-------- The data
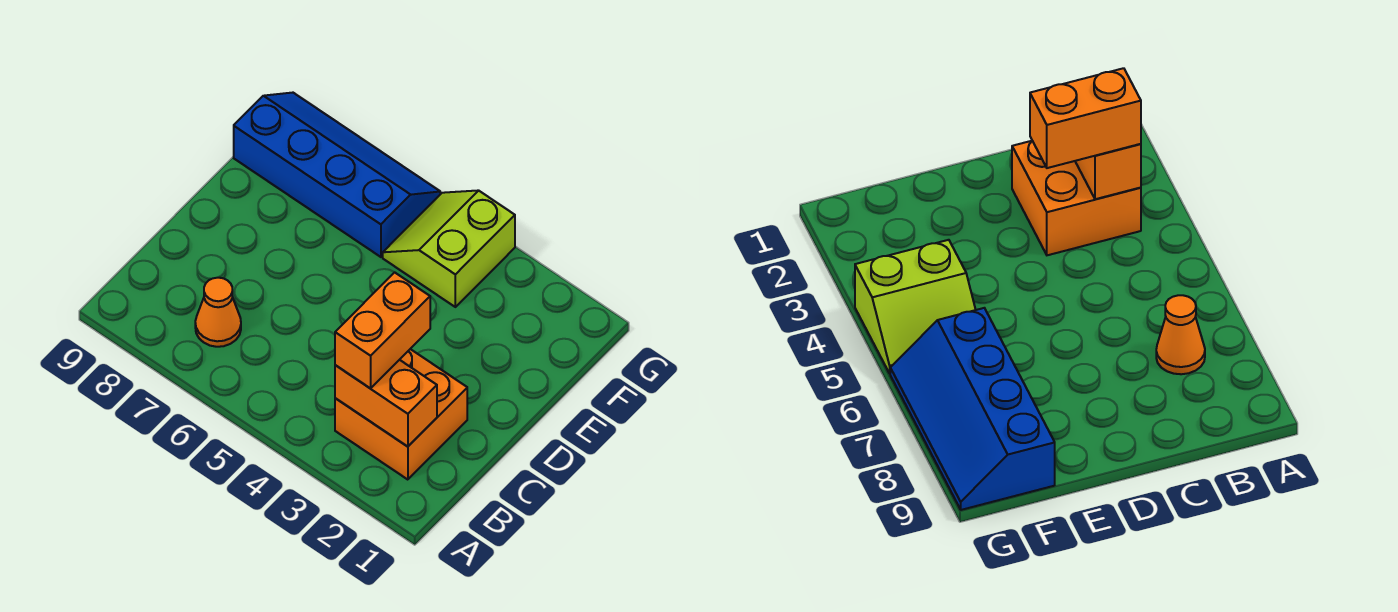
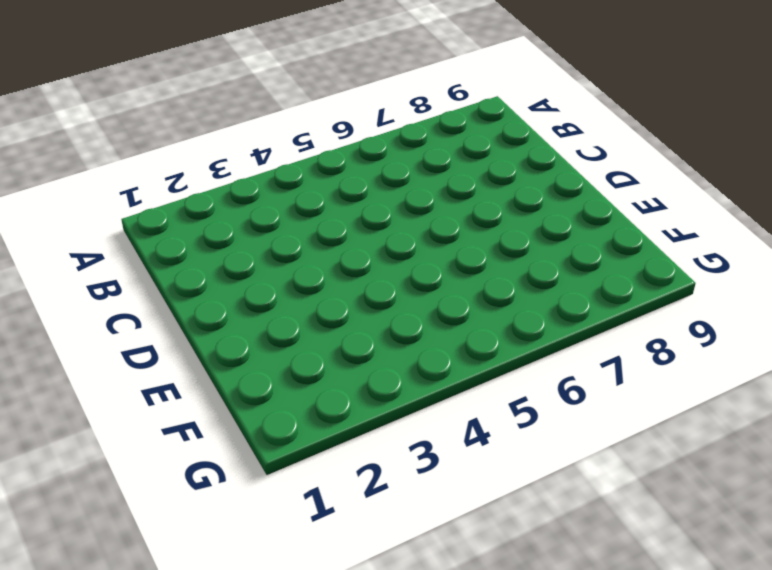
none -> orange brick B2:C3 level 1
none -> orange cone B7 level 1

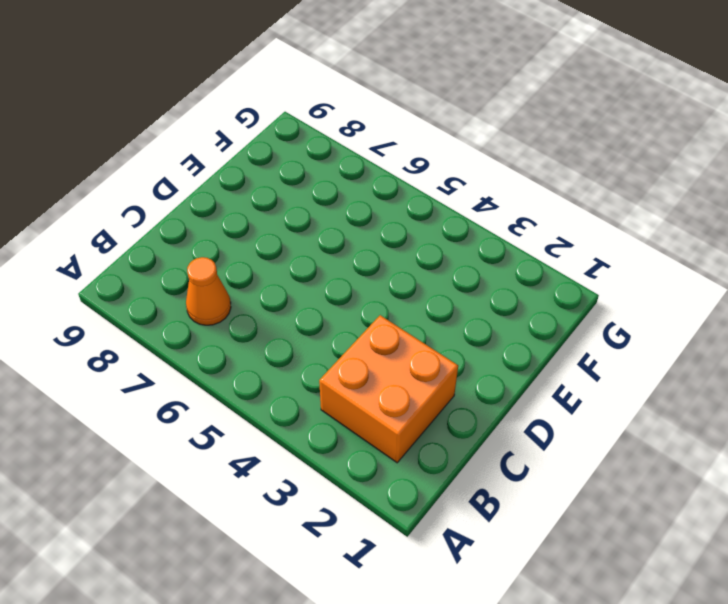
none -> lime slope F4:G5 level 1 top 4
none -> blue slope F6:G9 level 1 top F

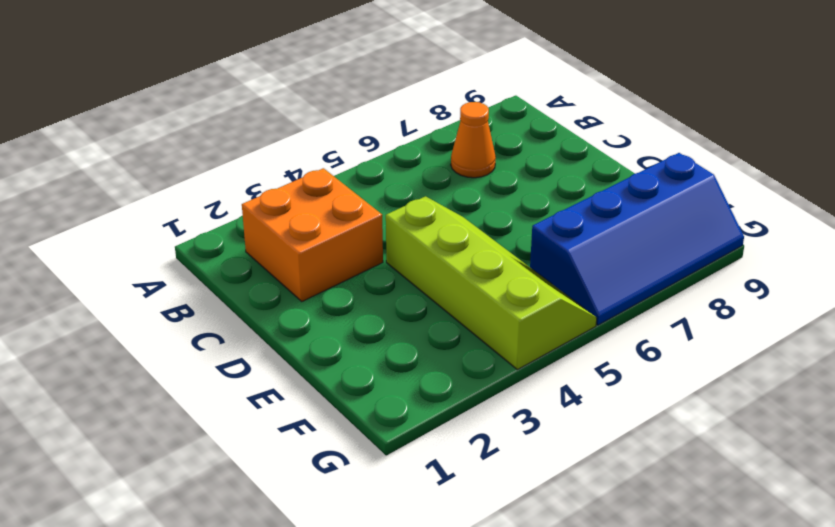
lime slope D4:G5 level 1 top 4 -> lime slope F4:G5 level 1 top 4
none -> orange brick B2:B3 level 2
none -> orange brick B3:C3 level 3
----------------
Work to complete = List every line above that contains the word "brick".

Reply =
none -> orange brick B2:C3 level 1
none -> orange brick B2:B3 level 2
none -> orange brick B3:C3 level 3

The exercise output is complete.